→ PROBLEM STATEMENT
In the entries below, find the line with "camera: 25 degrees left, 5 degrees down" and the line with "(228, 157) = (410, 347): pink"; give again those lines and every line between them, exactly.

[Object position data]
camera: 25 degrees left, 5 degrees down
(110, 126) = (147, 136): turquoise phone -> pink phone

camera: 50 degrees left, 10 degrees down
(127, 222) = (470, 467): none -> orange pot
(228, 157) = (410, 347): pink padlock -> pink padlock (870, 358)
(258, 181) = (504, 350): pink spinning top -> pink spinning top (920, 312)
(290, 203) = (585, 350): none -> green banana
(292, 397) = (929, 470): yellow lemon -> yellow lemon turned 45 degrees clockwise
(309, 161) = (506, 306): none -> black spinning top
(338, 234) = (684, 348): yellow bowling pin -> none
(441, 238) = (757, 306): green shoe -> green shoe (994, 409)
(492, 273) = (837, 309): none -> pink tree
==
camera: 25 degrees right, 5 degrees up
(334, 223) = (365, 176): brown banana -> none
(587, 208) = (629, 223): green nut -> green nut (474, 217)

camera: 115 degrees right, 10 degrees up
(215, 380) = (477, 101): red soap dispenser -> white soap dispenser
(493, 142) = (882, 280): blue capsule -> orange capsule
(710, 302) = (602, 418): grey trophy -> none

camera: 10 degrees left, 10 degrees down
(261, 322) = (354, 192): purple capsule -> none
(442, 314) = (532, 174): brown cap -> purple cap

→ WRITTEN ANSWER
camera: 25 degrees left, 5 degrees down
(110, 126) = (147, 136): turquoise phone -> pink phone

camera: 50 degrees left, 10 degrees down
(127, 222) = (470, 467): none -> orange pot
(228, 157) = (410, 347): pink padlock -> pink padlock (870, 358)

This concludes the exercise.